From the entries that follow, copy each line containing the word "schwarz".

■ Supplied entries
───

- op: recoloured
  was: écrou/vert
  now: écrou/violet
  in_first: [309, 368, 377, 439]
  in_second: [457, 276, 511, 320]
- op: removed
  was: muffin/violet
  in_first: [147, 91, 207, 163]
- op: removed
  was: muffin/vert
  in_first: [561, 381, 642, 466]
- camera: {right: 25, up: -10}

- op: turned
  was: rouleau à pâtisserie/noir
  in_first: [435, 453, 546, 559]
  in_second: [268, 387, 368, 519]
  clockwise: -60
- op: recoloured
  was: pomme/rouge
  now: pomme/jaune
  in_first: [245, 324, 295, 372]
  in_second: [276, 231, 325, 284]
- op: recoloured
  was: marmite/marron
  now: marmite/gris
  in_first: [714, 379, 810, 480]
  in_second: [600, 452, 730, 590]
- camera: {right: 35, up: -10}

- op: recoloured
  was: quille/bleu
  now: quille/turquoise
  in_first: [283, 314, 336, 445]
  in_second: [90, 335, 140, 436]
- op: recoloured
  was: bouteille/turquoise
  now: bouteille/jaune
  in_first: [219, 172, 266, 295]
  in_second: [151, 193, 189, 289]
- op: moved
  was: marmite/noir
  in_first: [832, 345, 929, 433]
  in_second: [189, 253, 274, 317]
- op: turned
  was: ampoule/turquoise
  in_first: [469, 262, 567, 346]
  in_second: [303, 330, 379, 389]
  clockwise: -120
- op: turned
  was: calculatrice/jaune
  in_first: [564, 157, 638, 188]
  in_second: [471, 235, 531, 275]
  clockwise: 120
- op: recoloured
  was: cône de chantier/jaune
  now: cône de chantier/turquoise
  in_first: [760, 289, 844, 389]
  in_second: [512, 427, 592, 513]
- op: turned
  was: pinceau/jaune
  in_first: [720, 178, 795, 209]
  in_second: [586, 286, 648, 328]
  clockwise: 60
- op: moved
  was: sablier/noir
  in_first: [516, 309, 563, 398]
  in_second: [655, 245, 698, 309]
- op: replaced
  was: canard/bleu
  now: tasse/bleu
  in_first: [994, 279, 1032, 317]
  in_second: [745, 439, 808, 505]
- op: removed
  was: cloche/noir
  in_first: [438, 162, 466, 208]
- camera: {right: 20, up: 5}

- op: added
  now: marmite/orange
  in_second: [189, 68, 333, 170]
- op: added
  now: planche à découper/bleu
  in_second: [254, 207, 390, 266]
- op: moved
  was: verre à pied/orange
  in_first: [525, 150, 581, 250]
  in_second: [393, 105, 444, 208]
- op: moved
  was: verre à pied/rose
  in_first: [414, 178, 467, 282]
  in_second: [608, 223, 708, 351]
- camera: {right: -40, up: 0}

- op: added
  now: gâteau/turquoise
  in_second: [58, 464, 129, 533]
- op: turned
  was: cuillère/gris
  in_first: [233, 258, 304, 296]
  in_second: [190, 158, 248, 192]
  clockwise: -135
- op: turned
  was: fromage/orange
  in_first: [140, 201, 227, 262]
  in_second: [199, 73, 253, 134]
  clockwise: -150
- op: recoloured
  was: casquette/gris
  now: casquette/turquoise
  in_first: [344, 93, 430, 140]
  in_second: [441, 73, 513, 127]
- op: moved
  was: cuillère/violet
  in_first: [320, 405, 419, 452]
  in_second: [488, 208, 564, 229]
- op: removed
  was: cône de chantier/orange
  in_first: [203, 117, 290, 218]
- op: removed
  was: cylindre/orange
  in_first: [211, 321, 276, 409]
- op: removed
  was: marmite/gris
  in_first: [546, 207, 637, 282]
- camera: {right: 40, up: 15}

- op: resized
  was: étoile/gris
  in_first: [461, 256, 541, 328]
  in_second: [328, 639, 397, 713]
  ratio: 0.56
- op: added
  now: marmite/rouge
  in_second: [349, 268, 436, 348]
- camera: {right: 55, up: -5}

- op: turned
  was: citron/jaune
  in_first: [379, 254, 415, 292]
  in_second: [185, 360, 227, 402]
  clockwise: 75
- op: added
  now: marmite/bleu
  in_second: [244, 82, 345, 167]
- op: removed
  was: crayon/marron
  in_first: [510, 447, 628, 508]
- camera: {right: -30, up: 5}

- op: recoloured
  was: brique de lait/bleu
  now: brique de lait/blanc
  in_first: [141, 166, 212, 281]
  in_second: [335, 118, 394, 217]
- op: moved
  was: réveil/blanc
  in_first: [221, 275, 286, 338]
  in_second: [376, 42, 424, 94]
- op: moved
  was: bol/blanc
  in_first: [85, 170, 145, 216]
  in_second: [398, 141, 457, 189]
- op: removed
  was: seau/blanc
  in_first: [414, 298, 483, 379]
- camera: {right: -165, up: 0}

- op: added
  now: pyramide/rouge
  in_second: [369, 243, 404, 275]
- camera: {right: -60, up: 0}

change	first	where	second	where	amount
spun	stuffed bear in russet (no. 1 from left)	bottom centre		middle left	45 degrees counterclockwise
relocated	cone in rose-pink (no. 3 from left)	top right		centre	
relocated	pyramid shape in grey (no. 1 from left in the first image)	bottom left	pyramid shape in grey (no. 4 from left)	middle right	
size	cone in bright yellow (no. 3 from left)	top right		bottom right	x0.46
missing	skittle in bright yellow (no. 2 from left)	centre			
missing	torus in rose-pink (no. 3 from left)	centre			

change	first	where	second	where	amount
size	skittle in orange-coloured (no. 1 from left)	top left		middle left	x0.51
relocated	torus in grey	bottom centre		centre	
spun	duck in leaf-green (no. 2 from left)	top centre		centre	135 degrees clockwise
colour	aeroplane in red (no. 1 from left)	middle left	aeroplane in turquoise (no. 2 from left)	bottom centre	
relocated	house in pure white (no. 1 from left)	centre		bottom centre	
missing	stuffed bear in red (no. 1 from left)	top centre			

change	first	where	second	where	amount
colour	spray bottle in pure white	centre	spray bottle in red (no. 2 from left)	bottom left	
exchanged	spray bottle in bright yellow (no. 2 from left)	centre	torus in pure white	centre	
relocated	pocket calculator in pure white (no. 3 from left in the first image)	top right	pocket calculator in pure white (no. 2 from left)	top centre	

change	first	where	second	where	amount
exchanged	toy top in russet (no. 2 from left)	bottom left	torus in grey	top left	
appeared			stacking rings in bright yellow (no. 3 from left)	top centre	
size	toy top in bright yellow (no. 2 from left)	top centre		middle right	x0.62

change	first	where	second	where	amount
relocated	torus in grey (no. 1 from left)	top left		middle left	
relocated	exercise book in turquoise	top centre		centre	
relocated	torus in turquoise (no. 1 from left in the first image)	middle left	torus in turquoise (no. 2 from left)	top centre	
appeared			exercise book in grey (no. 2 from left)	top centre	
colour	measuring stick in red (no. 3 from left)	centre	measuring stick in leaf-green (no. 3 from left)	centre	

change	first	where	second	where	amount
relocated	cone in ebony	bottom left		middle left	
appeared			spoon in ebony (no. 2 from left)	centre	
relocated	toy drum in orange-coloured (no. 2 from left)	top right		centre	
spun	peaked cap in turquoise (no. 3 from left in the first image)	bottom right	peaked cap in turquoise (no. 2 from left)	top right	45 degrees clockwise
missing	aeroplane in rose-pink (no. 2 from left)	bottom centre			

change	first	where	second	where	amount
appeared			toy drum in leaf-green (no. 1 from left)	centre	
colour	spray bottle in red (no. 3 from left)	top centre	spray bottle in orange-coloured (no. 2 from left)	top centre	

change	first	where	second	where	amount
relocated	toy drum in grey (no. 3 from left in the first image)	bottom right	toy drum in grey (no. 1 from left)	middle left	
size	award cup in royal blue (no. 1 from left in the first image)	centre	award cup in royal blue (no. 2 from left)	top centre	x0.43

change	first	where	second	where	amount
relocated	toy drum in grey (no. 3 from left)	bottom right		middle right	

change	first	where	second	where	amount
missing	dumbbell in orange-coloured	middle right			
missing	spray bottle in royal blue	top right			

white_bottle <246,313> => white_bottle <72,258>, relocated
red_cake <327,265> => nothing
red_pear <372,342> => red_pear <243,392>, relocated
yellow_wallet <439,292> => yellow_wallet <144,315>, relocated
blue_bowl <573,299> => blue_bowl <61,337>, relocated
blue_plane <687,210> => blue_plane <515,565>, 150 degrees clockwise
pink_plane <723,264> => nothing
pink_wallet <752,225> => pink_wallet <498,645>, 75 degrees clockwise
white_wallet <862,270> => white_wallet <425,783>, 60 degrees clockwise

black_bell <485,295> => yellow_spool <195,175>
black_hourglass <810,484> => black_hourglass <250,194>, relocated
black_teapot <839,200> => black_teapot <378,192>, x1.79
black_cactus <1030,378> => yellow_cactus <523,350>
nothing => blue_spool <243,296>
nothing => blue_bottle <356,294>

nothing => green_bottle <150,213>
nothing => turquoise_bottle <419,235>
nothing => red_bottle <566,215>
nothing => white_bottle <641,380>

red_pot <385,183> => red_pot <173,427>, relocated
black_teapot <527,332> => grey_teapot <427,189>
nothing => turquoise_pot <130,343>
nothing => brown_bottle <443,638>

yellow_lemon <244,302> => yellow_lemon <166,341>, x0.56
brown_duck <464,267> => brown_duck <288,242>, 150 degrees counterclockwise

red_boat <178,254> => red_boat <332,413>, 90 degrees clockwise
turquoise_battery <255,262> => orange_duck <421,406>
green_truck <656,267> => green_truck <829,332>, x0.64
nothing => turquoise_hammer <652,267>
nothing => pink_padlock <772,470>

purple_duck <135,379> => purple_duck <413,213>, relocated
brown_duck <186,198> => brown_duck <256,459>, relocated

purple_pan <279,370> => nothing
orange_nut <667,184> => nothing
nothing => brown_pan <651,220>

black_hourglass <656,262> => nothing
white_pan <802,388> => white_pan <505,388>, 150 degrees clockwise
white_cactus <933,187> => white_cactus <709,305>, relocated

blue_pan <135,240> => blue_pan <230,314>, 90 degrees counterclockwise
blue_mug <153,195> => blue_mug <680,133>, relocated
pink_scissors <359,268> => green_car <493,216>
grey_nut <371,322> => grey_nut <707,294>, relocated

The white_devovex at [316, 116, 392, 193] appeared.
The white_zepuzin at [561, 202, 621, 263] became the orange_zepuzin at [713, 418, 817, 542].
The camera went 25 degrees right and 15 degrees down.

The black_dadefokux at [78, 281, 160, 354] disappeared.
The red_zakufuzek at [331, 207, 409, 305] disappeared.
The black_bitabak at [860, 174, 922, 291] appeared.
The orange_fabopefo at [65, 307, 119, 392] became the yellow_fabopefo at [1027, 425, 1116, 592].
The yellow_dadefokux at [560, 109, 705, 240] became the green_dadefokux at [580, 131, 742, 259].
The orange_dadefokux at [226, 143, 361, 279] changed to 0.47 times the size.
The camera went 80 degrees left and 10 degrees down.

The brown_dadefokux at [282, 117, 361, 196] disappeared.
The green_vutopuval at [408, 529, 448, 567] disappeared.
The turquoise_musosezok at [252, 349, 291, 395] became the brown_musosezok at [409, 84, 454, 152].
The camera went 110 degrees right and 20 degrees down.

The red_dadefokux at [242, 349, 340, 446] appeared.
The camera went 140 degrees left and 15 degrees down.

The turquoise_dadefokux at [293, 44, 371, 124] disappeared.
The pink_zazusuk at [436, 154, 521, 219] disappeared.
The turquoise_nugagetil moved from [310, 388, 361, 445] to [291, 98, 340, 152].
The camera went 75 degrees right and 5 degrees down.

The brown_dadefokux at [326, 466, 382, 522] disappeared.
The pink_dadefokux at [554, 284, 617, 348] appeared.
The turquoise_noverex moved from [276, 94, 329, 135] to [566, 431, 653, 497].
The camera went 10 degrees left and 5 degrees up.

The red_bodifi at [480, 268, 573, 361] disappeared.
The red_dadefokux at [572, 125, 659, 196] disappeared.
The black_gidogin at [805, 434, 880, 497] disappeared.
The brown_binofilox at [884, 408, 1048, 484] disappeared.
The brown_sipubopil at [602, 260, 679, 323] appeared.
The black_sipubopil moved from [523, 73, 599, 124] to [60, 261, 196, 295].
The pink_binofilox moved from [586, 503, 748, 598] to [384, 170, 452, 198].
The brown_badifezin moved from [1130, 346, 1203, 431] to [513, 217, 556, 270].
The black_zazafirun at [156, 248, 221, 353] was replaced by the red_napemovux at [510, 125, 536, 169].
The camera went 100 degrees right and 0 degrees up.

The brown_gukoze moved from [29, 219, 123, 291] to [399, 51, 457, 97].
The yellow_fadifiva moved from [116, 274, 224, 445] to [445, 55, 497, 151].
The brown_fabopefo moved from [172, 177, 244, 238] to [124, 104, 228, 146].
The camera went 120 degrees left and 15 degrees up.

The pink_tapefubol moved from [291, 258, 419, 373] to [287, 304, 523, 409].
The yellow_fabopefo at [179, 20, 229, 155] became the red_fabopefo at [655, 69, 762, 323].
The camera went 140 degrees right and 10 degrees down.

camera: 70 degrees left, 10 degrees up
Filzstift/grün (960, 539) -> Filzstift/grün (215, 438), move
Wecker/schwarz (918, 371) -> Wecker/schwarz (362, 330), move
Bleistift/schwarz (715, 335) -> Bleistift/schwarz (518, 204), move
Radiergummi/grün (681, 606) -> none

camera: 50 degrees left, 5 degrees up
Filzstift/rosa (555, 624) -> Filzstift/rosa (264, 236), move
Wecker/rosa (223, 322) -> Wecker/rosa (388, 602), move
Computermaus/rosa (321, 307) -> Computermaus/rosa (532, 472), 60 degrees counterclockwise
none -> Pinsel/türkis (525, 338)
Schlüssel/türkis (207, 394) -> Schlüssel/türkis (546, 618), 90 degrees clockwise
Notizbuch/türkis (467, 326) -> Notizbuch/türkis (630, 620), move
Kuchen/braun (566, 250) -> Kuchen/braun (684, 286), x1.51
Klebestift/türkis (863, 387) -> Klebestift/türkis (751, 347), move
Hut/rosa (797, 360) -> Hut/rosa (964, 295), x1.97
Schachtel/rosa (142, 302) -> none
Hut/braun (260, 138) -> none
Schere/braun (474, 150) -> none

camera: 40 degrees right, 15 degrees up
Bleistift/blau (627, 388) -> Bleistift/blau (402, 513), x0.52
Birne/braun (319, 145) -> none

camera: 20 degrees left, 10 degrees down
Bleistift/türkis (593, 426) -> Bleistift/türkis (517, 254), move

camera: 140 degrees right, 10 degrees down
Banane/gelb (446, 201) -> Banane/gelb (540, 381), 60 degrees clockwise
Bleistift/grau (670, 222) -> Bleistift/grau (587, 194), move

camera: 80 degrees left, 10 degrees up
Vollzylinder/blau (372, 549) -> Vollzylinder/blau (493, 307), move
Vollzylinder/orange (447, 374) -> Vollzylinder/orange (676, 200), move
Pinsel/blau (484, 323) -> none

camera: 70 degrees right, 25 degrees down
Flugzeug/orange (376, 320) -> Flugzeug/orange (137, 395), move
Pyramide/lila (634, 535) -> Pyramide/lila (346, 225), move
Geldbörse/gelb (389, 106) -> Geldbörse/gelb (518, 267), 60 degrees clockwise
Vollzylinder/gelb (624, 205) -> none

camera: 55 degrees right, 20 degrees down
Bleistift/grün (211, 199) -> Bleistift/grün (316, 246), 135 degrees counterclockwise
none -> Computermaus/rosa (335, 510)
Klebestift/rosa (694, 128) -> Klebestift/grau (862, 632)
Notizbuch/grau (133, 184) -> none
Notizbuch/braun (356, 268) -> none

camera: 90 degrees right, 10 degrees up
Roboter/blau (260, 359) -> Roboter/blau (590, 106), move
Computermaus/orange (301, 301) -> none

───

■ Response for this exercise
Wecker/schwarz (918, 371) -> Wecker/schwarz (362, 330), move
Bleistift/schwarz (715, 335) -> Bleistift/schwarz (518, 204), move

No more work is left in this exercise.